Brief:
Check each line of the entries below for the string "brown"; copy every line where it appears.

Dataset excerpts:
○ ○ ○ ○ ○ ○ ○

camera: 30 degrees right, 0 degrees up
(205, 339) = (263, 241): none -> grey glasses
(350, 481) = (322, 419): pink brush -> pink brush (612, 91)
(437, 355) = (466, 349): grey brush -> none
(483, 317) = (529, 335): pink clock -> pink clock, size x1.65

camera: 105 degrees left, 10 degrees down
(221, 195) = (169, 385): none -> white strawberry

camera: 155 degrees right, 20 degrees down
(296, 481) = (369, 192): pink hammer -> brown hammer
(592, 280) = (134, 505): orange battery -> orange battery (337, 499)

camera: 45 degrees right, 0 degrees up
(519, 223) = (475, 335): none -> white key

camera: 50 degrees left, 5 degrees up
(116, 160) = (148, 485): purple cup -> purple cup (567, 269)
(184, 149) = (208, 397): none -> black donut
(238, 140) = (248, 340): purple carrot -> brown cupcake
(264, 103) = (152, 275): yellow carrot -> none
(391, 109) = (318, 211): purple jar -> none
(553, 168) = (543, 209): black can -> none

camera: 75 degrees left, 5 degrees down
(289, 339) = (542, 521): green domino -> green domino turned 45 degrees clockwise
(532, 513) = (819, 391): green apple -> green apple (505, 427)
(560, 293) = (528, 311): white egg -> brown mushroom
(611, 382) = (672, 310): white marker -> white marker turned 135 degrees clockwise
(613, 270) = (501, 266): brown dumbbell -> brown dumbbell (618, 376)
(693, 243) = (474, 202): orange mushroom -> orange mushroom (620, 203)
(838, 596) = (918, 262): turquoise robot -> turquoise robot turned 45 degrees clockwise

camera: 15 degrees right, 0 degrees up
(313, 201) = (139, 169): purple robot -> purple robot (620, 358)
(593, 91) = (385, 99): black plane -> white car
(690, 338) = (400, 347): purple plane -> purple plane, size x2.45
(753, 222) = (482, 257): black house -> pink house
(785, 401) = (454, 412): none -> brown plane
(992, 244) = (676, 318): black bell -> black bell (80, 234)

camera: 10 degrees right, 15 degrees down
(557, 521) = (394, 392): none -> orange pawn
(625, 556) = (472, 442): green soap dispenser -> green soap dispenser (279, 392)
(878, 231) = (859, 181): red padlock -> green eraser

○ ○ ○ ○ ○ ○ ○

Solution for this problem:
(296, 481) = (369, 192): pink hammer -> brown hammer
(238, 140) = (248, 340): purple carrot -> brown cupcake
(560, 293) = (528, 311): white egg -> brown mushroom
(613, 270) = (501, 266): brown dumbbell -> brown dumbbell (618, 376)
(785, 401) = (454, 412): none -> brown plane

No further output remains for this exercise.